Object state comparisons
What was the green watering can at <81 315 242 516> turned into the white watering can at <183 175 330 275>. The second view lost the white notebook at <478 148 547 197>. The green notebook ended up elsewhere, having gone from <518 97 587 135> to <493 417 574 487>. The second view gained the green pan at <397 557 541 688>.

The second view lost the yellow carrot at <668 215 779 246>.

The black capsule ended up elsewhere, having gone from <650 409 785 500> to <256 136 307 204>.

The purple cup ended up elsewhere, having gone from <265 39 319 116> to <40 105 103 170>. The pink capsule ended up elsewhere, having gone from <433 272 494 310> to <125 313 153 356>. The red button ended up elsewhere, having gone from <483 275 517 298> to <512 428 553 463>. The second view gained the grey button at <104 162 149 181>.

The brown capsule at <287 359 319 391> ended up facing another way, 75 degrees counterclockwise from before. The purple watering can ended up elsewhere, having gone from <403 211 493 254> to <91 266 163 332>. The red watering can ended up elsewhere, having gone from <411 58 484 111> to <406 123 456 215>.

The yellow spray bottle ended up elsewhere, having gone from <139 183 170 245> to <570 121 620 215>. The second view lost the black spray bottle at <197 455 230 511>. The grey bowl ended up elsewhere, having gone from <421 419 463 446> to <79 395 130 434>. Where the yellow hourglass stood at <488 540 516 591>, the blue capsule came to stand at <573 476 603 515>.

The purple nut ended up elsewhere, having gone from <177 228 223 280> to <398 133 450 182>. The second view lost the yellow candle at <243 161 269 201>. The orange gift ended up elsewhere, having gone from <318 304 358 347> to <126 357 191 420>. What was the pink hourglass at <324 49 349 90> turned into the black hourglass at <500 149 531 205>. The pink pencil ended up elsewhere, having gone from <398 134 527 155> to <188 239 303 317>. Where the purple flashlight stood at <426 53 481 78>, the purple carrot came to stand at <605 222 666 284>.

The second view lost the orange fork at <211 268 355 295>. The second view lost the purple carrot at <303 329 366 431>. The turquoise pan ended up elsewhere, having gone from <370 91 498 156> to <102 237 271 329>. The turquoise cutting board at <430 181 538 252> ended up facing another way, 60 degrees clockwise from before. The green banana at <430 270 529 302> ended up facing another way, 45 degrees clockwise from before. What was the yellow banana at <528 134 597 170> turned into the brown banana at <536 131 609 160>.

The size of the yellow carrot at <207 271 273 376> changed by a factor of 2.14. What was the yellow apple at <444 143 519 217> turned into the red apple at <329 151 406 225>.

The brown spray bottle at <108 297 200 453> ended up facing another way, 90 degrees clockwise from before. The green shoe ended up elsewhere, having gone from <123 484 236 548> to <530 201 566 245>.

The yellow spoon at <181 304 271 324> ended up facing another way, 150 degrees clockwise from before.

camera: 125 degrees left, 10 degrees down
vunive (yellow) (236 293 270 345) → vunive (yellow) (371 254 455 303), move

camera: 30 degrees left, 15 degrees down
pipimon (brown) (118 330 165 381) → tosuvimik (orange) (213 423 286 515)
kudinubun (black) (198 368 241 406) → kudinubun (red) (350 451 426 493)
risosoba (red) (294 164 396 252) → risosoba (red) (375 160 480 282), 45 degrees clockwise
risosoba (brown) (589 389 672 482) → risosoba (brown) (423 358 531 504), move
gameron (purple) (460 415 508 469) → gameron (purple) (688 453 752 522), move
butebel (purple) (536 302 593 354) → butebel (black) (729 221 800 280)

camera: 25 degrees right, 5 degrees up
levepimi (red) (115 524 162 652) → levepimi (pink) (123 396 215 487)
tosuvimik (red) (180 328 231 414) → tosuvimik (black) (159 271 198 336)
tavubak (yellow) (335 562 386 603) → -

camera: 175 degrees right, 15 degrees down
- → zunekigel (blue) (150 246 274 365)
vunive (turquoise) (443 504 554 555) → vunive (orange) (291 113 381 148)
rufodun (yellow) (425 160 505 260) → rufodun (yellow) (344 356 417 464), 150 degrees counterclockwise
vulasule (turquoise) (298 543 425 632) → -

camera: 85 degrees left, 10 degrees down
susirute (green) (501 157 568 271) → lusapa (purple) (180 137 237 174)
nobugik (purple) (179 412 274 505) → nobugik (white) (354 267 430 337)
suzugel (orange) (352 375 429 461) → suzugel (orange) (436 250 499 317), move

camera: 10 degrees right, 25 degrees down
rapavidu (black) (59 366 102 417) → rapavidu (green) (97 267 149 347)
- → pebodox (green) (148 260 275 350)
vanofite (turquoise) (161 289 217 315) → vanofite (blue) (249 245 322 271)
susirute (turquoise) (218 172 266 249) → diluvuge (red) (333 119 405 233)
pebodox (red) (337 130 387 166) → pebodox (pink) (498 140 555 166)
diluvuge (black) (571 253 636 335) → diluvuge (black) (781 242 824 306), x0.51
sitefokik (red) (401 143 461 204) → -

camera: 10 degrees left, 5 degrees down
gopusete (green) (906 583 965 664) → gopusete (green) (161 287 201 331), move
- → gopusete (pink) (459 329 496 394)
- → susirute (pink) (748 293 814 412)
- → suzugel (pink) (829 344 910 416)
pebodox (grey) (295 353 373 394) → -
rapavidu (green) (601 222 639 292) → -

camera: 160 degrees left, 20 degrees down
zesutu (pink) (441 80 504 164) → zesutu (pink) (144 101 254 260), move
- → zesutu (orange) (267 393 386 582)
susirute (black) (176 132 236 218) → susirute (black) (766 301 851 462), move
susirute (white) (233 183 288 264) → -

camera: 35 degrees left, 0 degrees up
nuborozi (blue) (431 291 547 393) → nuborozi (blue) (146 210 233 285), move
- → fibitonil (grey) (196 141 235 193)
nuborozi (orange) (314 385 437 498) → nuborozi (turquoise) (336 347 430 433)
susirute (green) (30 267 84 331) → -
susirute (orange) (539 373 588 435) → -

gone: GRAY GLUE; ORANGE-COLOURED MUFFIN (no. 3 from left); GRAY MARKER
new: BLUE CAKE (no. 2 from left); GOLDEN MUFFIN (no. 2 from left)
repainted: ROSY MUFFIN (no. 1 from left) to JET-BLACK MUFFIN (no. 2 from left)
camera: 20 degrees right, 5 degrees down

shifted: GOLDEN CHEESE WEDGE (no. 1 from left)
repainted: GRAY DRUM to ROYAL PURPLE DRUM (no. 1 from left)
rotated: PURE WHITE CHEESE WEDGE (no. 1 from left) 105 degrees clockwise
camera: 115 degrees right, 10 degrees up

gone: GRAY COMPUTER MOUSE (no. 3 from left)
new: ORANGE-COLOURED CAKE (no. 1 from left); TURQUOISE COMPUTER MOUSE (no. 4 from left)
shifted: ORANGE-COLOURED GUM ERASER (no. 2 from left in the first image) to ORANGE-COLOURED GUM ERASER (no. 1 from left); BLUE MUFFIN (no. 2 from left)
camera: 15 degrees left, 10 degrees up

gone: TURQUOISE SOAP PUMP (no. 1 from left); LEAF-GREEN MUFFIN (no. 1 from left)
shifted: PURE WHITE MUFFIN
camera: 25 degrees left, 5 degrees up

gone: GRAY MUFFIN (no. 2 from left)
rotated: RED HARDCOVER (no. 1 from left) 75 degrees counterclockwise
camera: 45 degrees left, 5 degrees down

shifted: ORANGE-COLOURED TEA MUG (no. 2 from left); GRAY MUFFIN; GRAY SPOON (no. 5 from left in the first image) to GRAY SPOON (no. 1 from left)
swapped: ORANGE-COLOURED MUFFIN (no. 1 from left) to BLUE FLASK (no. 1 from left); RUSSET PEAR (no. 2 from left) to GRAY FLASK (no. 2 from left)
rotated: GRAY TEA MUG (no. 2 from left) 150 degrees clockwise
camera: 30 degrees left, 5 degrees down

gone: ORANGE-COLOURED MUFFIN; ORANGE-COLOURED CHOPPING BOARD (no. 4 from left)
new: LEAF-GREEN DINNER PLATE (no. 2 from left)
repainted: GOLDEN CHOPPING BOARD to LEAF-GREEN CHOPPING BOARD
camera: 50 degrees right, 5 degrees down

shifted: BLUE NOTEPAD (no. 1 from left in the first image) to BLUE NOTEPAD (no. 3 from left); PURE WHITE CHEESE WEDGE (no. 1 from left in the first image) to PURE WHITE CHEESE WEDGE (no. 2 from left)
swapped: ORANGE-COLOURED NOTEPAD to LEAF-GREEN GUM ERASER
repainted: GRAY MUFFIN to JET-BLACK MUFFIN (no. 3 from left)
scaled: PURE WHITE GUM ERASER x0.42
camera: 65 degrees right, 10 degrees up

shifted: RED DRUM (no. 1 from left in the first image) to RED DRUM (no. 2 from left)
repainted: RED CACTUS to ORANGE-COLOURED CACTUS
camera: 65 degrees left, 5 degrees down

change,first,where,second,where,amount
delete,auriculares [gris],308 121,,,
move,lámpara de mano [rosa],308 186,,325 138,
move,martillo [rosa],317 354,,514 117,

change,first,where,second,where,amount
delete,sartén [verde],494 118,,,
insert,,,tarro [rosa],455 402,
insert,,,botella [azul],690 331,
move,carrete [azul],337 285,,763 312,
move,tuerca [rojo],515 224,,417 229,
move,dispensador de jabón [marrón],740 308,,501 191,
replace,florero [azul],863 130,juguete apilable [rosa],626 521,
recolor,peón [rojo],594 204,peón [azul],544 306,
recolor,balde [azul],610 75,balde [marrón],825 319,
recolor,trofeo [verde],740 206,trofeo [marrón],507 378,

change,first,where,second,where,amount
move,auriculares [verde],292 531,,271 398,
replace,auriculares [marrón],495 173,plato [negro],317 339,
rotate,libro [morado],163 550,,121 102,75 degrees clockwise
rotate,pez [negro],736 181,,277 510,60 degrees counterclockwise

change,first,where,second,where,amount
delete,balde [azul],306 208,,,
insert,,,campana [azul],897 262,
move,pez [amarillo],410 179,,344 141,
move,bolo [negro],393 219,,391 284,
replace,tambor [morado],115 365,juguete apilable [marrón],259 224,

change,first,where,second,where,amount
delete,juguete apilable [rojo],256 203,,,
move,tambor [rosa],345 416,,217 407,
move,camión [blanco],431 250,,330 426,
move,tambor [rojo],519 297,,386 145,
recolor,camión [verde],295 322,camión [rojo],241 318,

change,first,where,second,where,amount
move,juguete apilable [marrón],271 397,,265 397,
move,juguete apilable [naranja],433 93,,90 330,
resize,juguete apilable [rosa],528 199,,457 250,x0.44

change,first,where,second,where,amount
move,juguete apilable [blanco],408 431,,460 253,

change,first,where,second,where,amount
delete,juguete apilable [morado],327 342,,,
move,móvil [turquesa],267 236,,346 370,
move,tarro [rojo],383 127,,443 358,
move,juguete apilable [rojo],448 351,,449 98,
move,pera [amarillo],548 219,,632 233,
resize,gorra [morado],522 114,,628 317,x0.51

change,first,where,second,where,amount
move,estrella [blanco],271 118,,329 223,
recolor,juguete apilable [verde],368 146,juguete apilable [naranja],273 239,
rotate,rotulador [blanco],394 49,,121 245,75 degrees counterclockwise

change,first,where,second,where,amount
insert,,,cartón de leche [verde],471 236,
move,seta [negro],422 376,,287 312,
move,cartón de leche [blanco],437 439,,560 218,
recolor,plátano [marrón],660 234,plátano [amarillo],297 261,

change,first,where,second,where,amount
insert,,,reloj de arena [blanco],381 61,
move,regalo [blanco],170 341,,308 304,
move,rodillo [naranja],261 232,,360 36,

INSTRUCTIONS TO FOLLOW>
Out of the data above, set down the lines from the one with "butebel (purple) (536" to the one with "- → pebodox (green) (148 260 275 350)", both included, exactly as written and with no additions.

ANSWER SECTION>
butebel (purple) (536 302 593 354) → butebel (black) (729 221 800 280)

camera: 25 degrees right, 5 degrees up
levepimi (red) (115 524 162 652) → levepimi (pink) (123 396 215 487)
tosuvimik (red) (180 328 231 414) → tosuvimik (black) (159 271 198 336)
tavubak (yellow) (335 562 386 603) → -

camera: 175 degrees right, 15 degrees down
- → zunekigel (blue) (150 246 274 365)
vunive (turquoise) (443 504 554 555) → vunive (orange) (291 113 381 148)
rufodun (yellow) (425 160 505 260) → rufodun (yellow) (344 356 417 464), 150 degrees counterclockwise
vulasule (turquoise) (298 543 425 632) → -

camera: 85 degrees left, 10 degrees down
susirute (green) (501 157 568 271) → lusapa (purple) (180 137 237 174)
nobugik (purple) (179 412 274 505) → nobugik (white) (354 267 430 337)
suzugel (orange) (352 375 429 461) → suzugel (orange) (436 250 499 317), move

camera: 10 degrees right, 25 degrees down
rapavidu (black) (59 366 102 417) → rapavidu (green) (97 267 149 347)
- → pebodox (green) (148 260 275 350)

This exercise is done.